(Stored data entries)

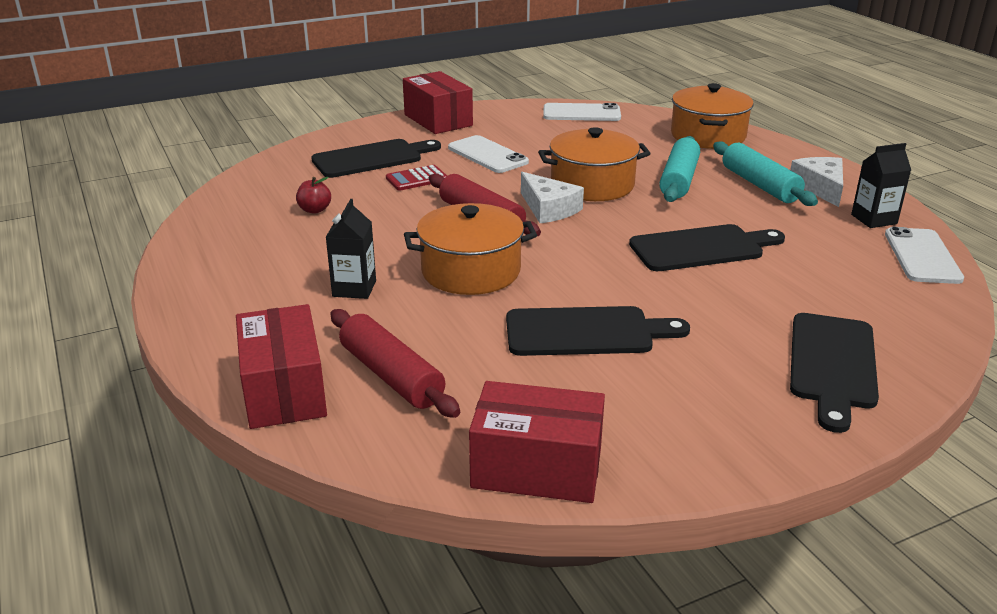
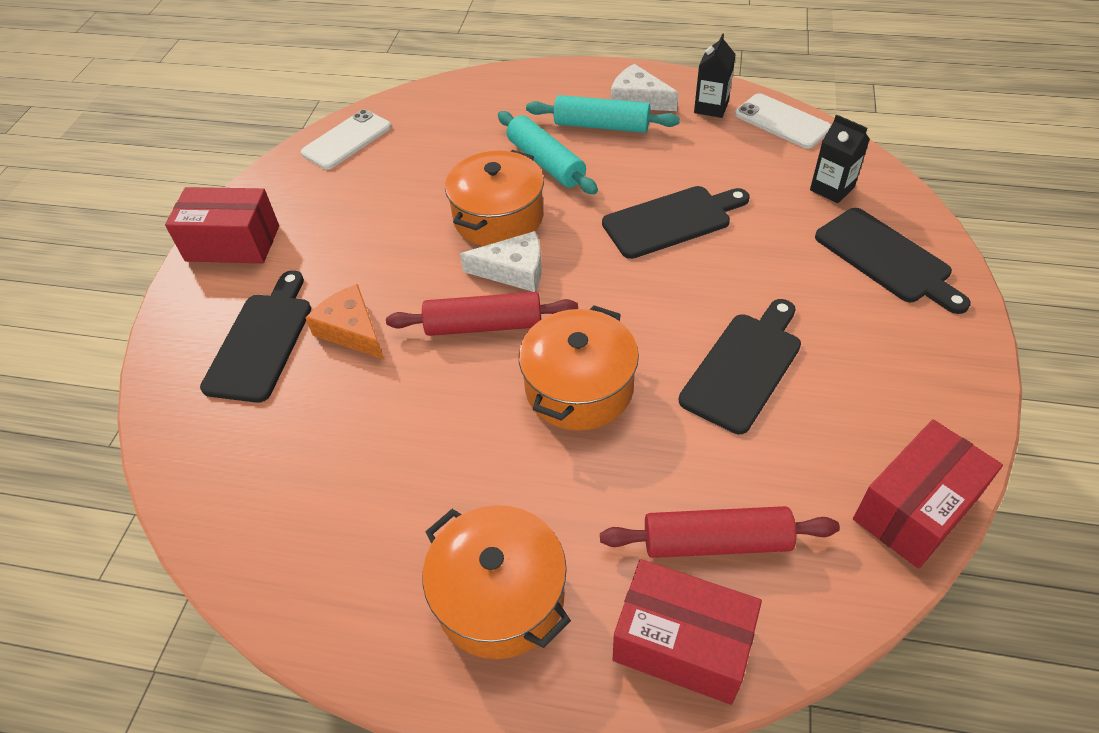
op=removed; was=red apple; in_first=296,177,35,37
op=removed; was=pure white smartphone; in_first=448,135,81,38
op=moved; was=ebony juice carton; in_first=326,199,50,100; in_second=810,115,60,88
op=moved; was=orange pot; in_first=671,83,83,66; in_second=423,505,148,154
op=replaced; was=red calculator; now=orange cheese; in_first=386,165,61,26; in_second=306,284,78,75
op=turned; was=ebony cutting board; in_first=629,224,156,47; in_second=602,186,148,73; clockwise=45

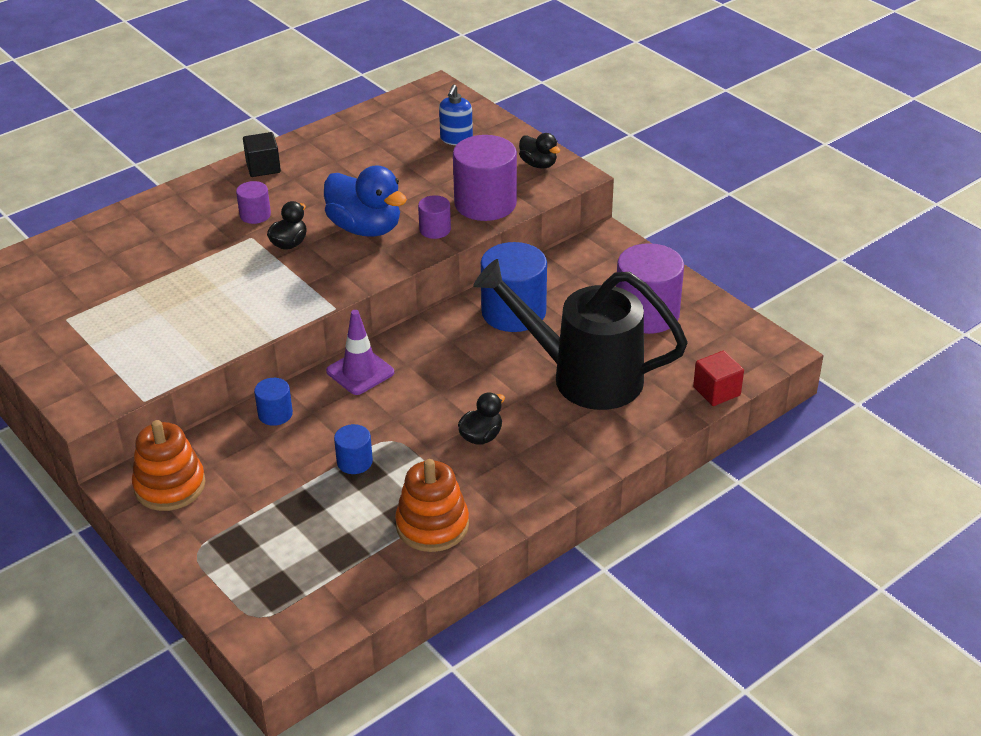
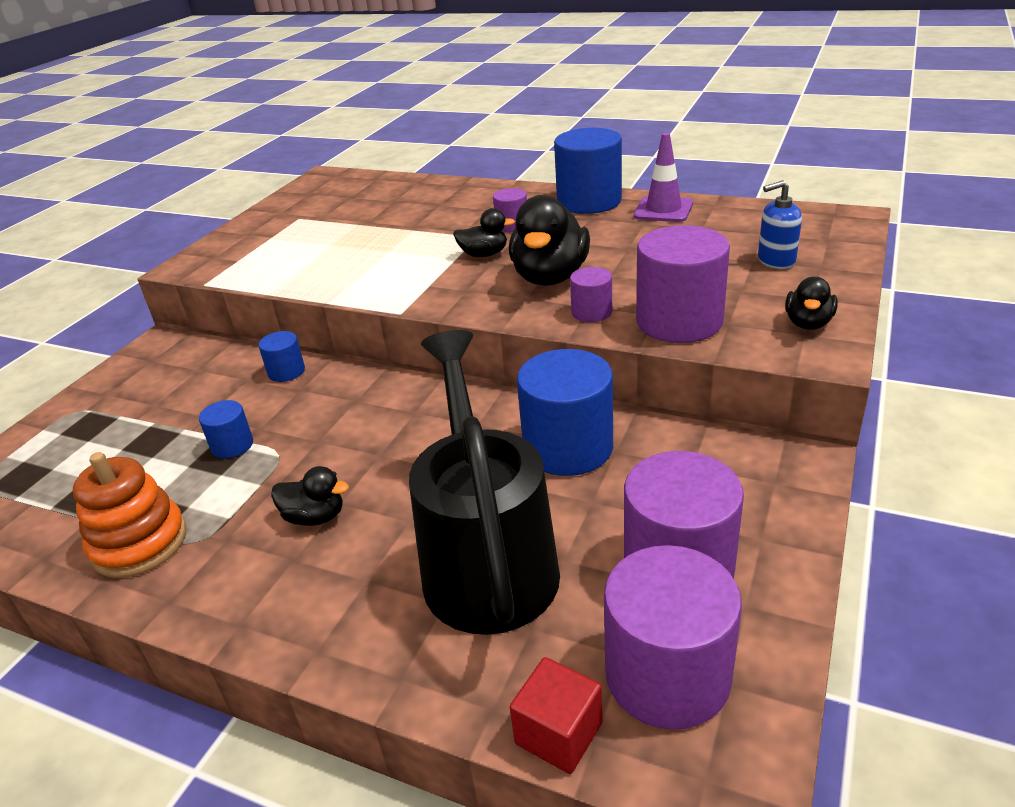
op=removed; was=orange stacking rings; in_first=132,420,73,91
op=added; now=violet cylinder shape; in_second=604,545,138,185
op=moved; was=violet safety cone; in_first=326,310,68,85; in_second=634,133,59,89
op=replaced; was=ebony cube; now=cobalt cylinder shape; in_first=243,132,38,45; in_second=554,128,68,86
op=recoloured; was=cobalt duck; now=ebony duck; in_first=324,165,83,72; in_second=509,195,81,91

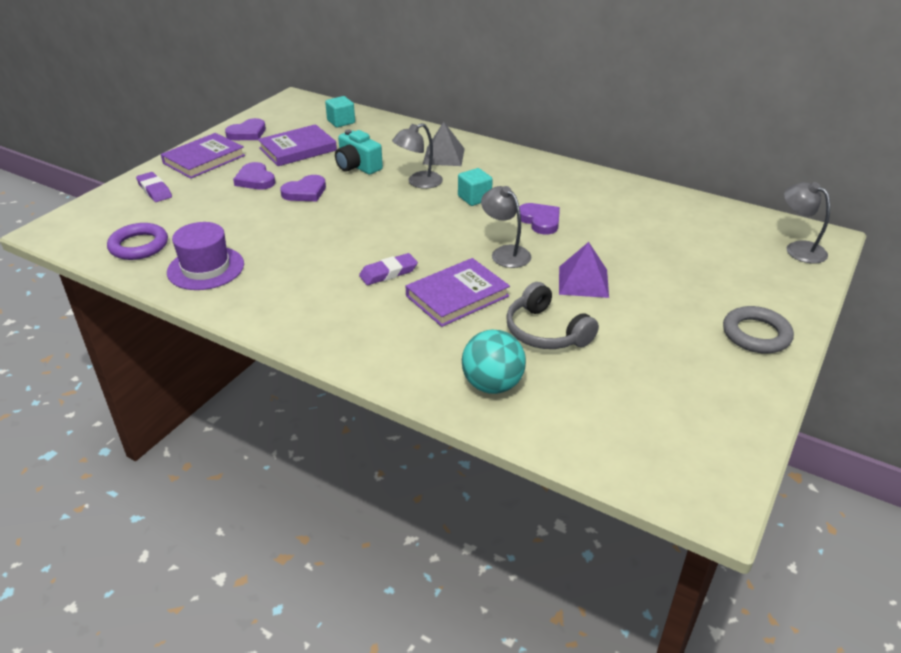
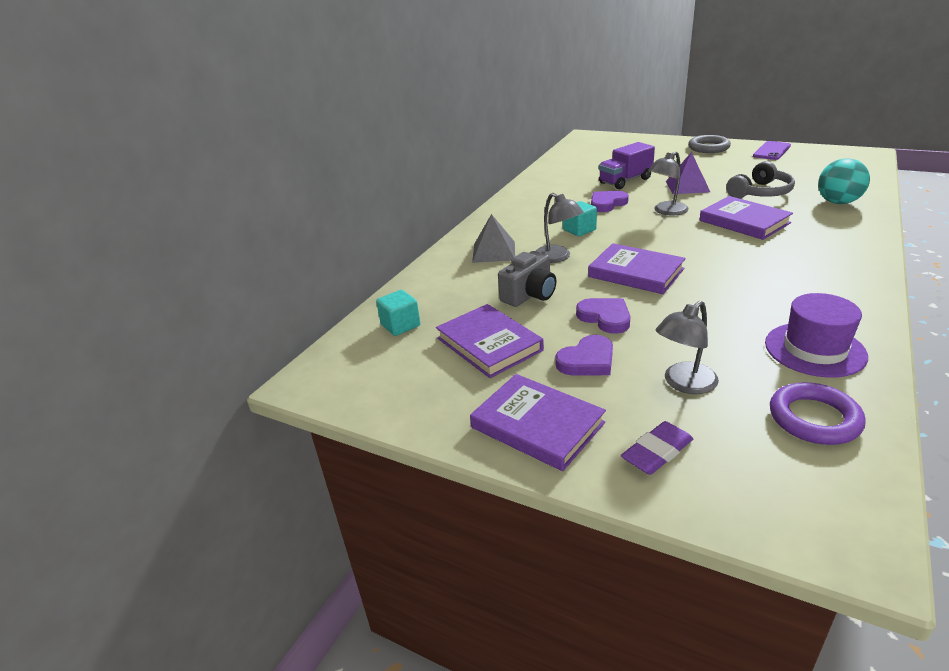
op=removed; was=violet heart; in_first=225,118,41,22
op=removed; was=violet eraser; in_first=359,253,59,32
op=added; now=violet book; in_second=588,243,98,51
op=added; now=violet lorry; in_second=599,142,56,47
op=added; now=violet smartphone; in_second=753,141,38,19
op=moved; was=ash-grey reading lamp; in_first=784,182,46,81; in_second=656,301,63,93
op=recoloured; was=turquoise compact camera; now=ash-grey compact camera; in_first=335,129,48,45; in_second=498,251,58,56

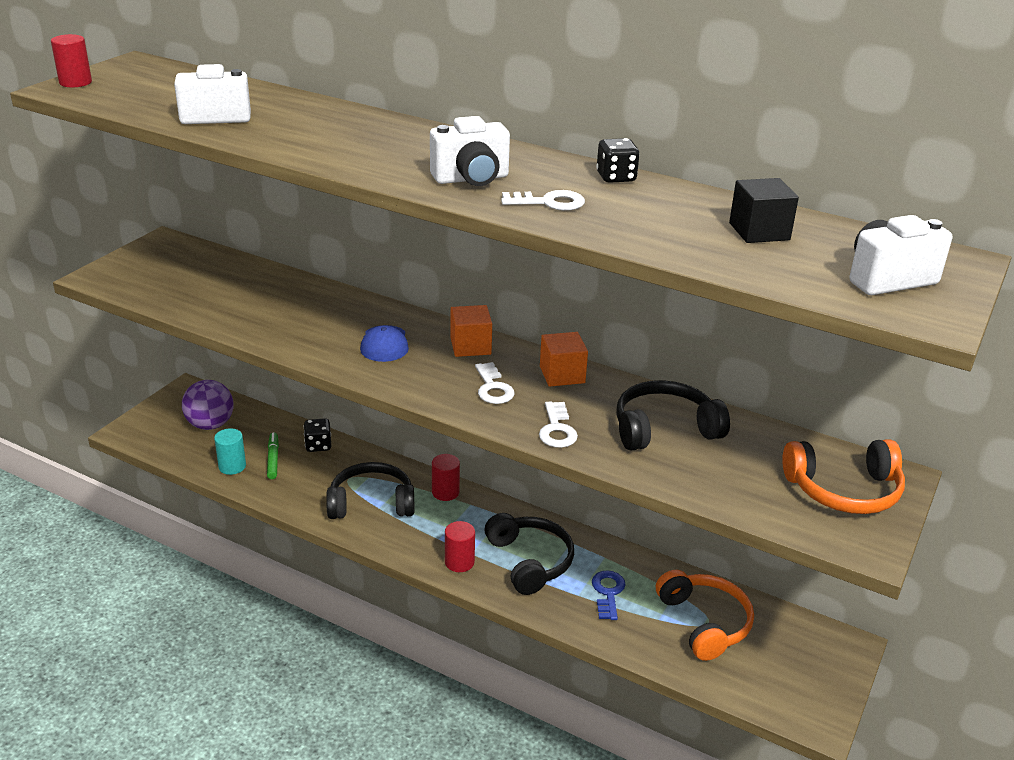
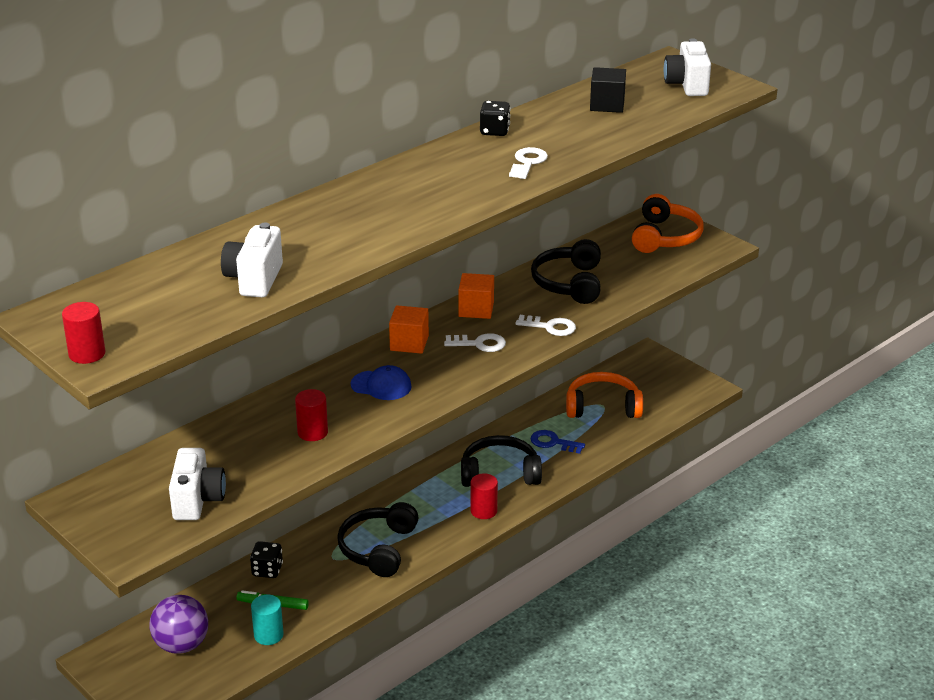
op=moved; was=pure white compact camera; in_first=430,116,80,70; in_second=169,448,57,72
op=moved; was=red cylinder shape; in_first=432,454,28,47; in_second=295,389,33,52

_ACTIVITY_
Each record should be copied exactly, and each image left out.

_OUTPUT BELOW_
op=removed; was=red apple; in_first=296,177,35,37
op=removed; was=pure white smartphone; in_first=448,135,81,38
op=moved; was=ebony juice carton; in_first=326,199,50,100; in_second=810,115,60,88
op=moved; was=orange pot; in_first=671,83,83,66; in_second=423,505,148,154
op=replaced; was=red calculator; now=orange cheese; in_first=386,165,61,26; in_second=306,284,78,75
op=turned; was=ebony cutting board; in_first=629,224,156,47; in_second=602,186,148,73; clockwise=45

op=removed; was=orange stacking rings; in_first=132,420,73,91
op=added; now=violet cylinder shape; in_second=604,545,138,185
op=moved; was=violet safety cone; in_first=326,310,68,85; in_second=634,133,59,89
op=replaced; was=ebony cube; now=cobalt cylinder shape; in_first=243,132,38,45; in_second=554,128,68,86
op=recoloured; was=cobalt duck; now=ebony duck; in_first=324,165,83,72; in_second=509,195,81,91

op=removed; was=violet heart; in_first=225,118,41,22
op=removed; was=violet eraser; in_first=359,253,59,32
op=added; now=violet book; in_second=588,243,98,51
op=added; now=violet lorry; in_second=599,142,56,47
op=added; now=violet smartphone; in_second=753,141,38,19
op=moved; was=ash-grey reading lamp; in_first=784,182,46,81; in_second=656,301,63,93
op=recoloured; was=turquoise compact camera; now=ash-grey compact camera; in_first=335,129,48,45; in_second=498,251,58,56

op=moved; was=pure white compact camera; in_first=430,116,80,70; in_second=169,448,57,72
op=moved; was=red cylinder shape; in_first=432,454,28,47; in_second=295,389,33,52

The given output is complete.